§ **REQUIRED ACTION**
Filter the listing below, keeping every line that holds "Hammer".

------------------------------

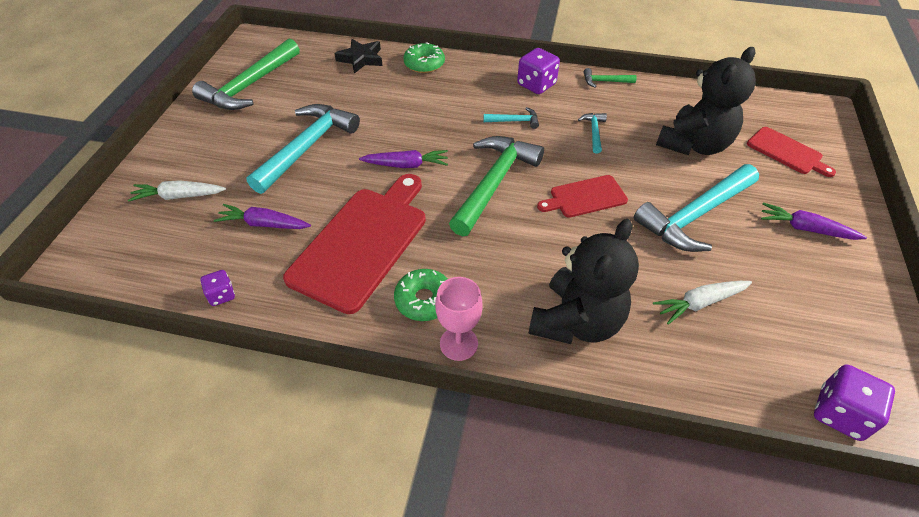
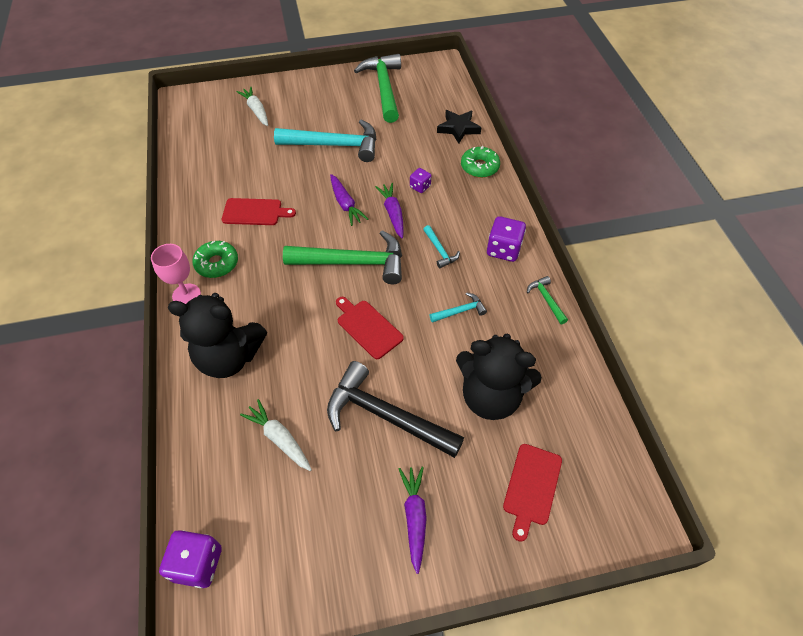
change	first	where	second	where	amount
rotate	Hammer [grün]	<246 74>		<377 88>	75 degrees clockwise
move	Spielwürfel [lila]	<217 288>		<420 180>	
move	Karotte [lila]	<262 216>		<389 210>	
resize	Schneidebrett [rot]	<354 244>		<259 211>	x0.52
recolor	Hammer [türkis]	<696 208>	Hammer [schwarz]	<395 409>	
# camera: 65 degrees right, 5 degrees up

------------------------------

§ **COMPLETED EXERCISE**
rotate	Hammer [grün]	<246 74>		<377 88>	75 degrees clockwise
recolor	Hammer [türkis]	<696 208>	Hammer [schwarz]	<395 409>	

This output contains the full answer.